- About this task -
Reproduce the entire listing exactly. Leave the pictures out.
***
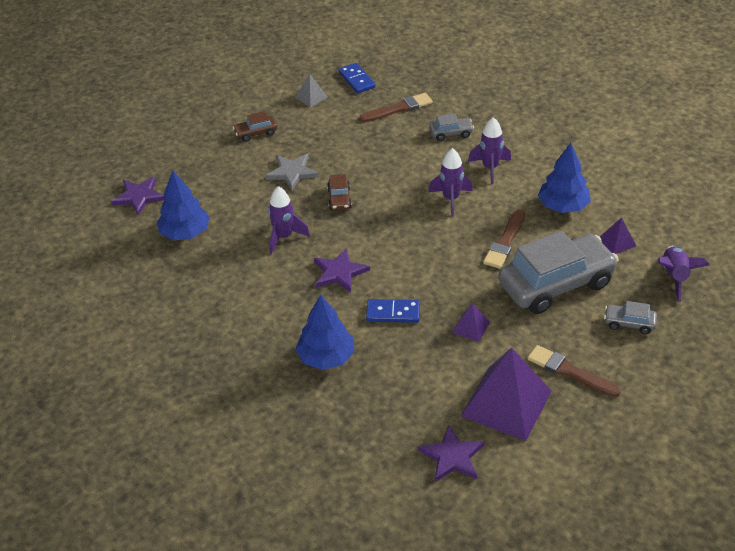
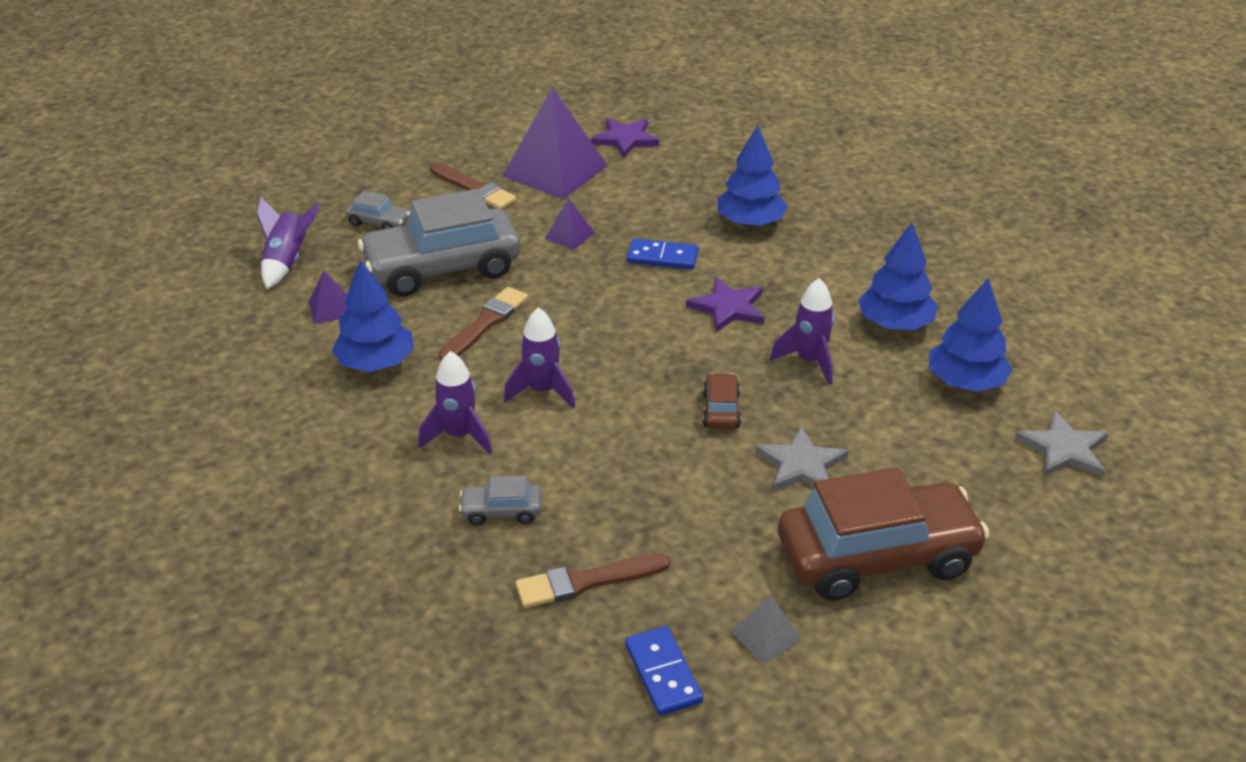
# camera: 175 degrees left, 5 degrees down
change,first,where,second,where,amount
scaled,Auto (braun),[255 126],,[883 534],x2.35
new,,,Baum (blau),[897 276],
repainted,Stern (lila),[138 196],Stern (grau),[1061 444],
***
- Answer for this exercise -
# camera: 175 degrees left, 5 degrees down
change,first,where,second,where,amount
scaled,Auto (braun),[255 126],,[883 534],x2.35
new,,,Baum (blau),[897 276],
repainted,Stern (lila),[138 196],Stern (grau),[1061 444],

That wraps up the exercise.